*What this task involves*. Transcribe exactly the lines from the one containing "blue brick G3" through the end of the entries, including both the first and the last, and nothing else.

START Study material

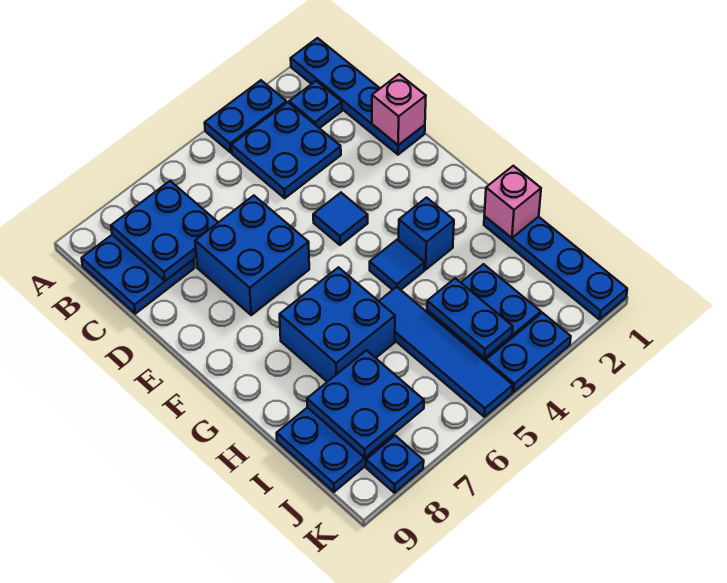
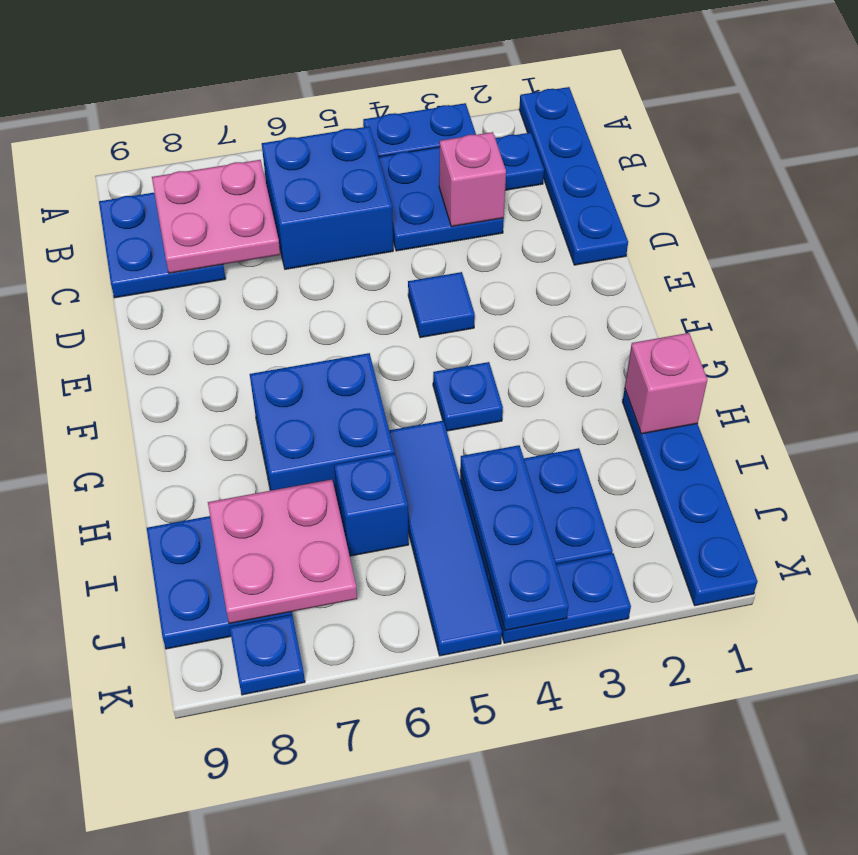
blue plate B7:C8 level 2 -> pink plate B7:C8 level 2
pink brick D1 level 2 -> pink brick C3 level 2
blue brick D6:E7 level 1 -> blue brick B5:C6 level 1
blue brick G3 level 1 -> blue brick I6 level 1
blue tile G4 level 1 -> blue plate G4 level 1
blue plate I4:J4 level 2 -> blue plate I4:K4 level 2
blue plate I7:J8 level 2 -> pink plate I7:J8 level 2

END Study material

*Answer for the task*.
blue brick G3 level 1 -> blue brick I6 level 1
blue tile G4 level 1 -> blue plate G4 level 1
blue plate I4:J4 level 2 -> blue plate I4:K4 level 2
blue plate I7:J8 level 2 -> pink plate I7:J8 level 2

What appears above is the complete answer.